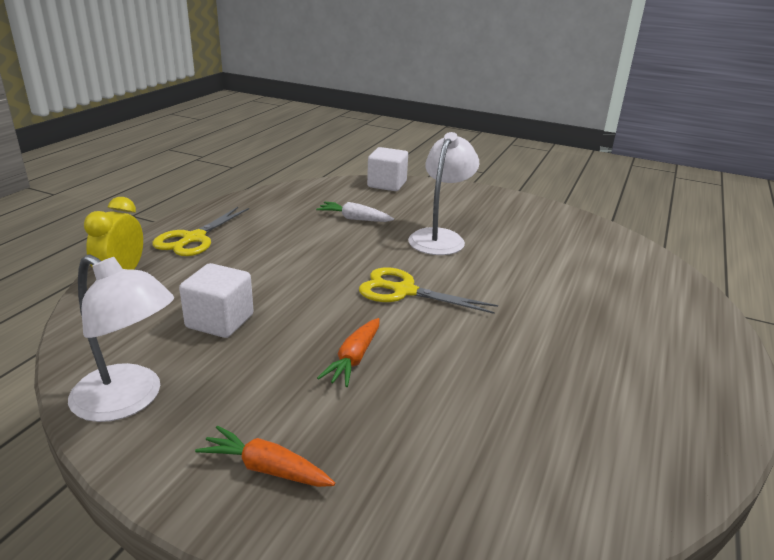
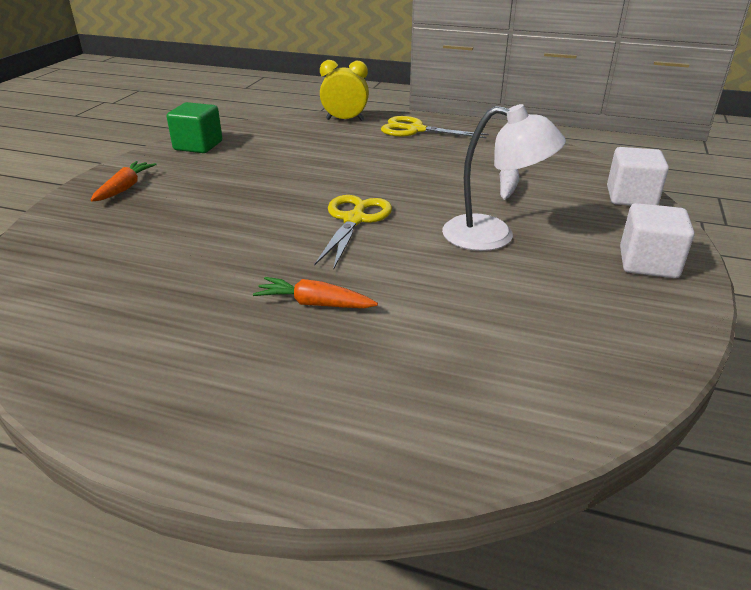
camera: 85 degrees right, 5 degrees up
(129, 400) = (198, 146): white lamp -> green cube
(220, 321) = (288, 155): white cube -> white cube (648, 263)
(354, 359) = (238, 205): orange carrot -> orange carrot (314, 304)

...

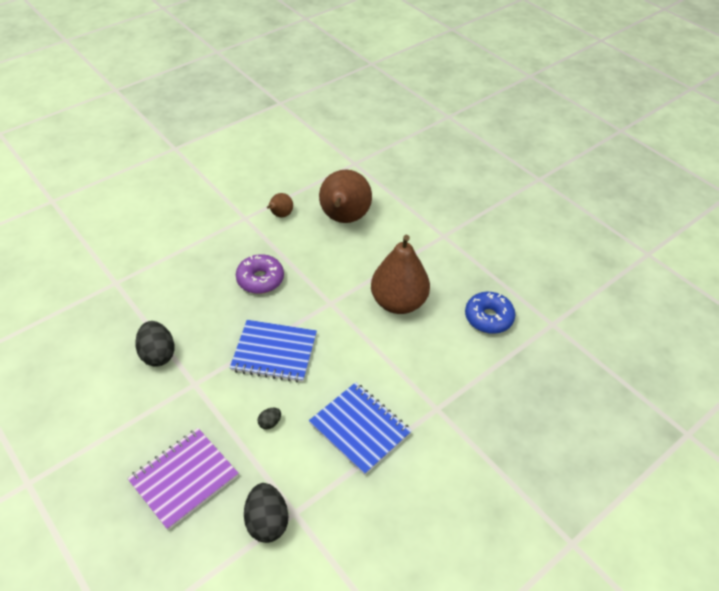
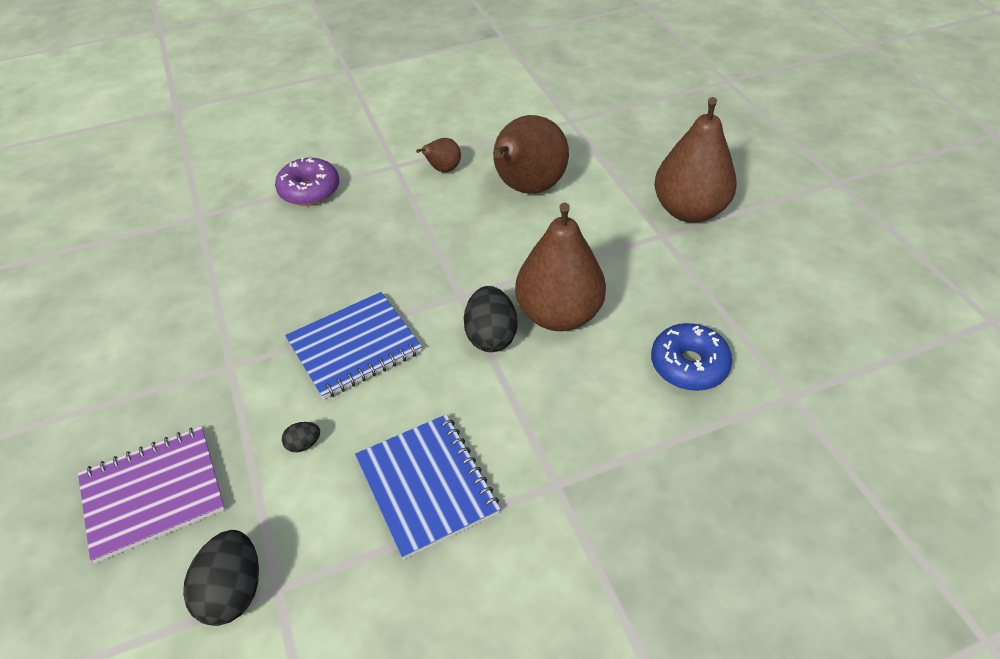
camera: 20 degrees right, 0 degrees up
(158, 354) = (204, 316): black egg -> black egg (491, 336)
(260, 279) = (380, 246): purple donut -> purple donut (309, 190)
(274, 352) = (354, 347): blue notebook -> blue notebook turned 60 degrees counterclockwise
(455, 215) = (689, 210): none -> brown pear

...

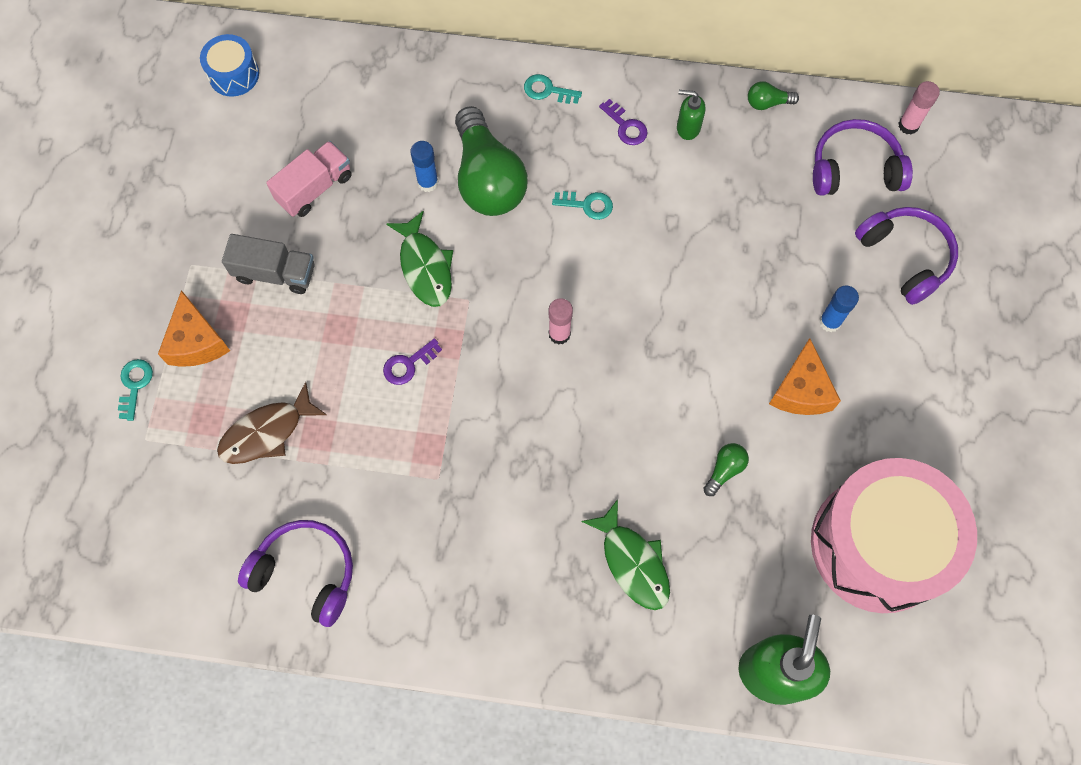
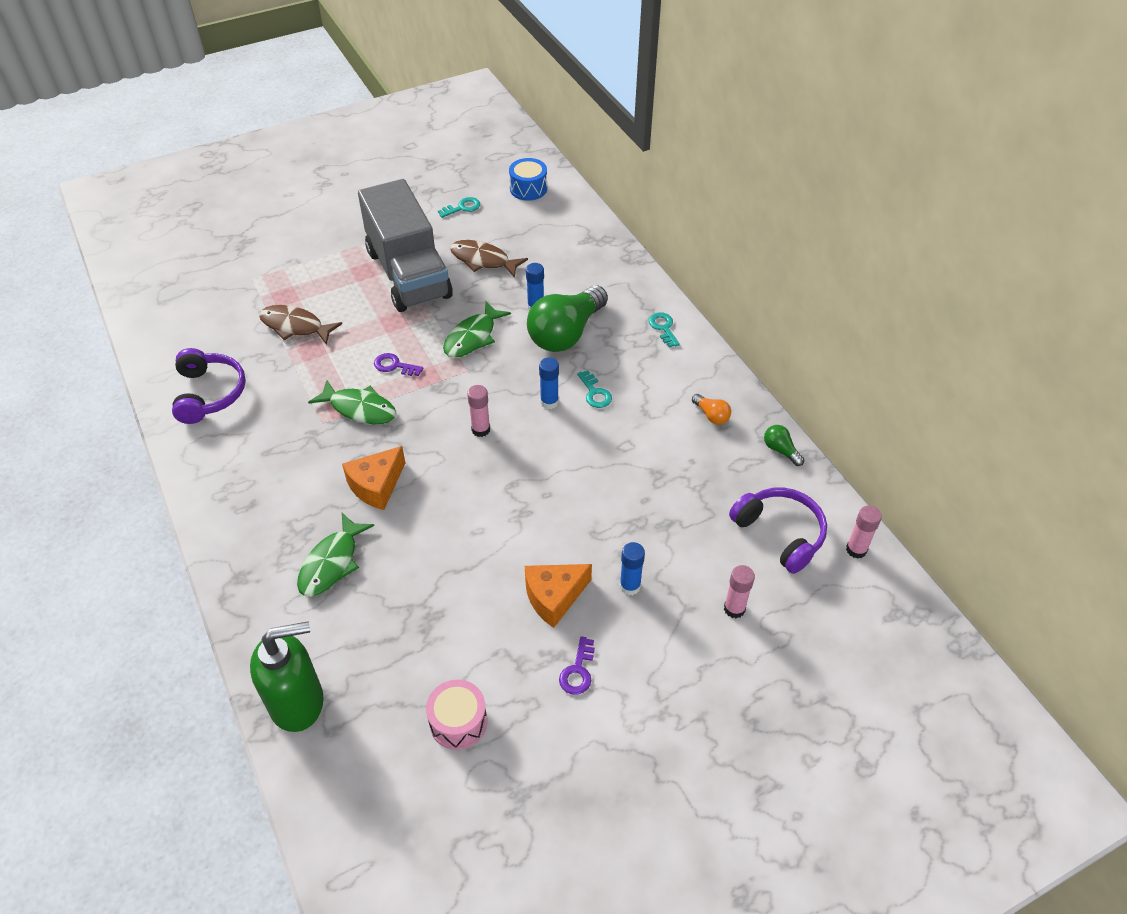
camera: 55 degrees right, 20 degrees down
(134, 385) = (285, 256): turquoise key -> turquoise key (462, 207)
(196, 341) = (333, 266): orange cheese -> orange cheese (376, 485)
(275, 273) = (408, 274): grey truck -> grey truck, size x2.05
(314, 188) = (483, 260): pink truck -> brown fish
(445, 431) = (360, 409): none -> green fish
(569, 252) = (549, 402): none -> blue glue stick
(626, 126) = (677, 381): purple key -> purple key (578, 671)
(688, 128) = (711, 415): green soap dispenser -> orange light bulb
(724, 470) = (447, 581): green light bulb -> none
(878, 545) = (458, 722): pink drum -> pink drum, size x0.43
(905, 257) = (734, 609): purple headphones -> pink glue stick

_Your task_
All lines above from the line with "camera: 55 degrees right, 20 degrees down" through the line with "(275, 273) = (408, 274): grey", both included, are to be set down exactly, with nothing else.

_Result_
camera: 55 degrees right, 20 degrees down
(134, 385) = (285, 256): turquoise key -> turquoise key (462, 207)
(196, 341) = (333, 266): orange cheese -> orange cheese (376, 485)
(275, 273) = (408, 274): grey truck -> grey truck, size x2.05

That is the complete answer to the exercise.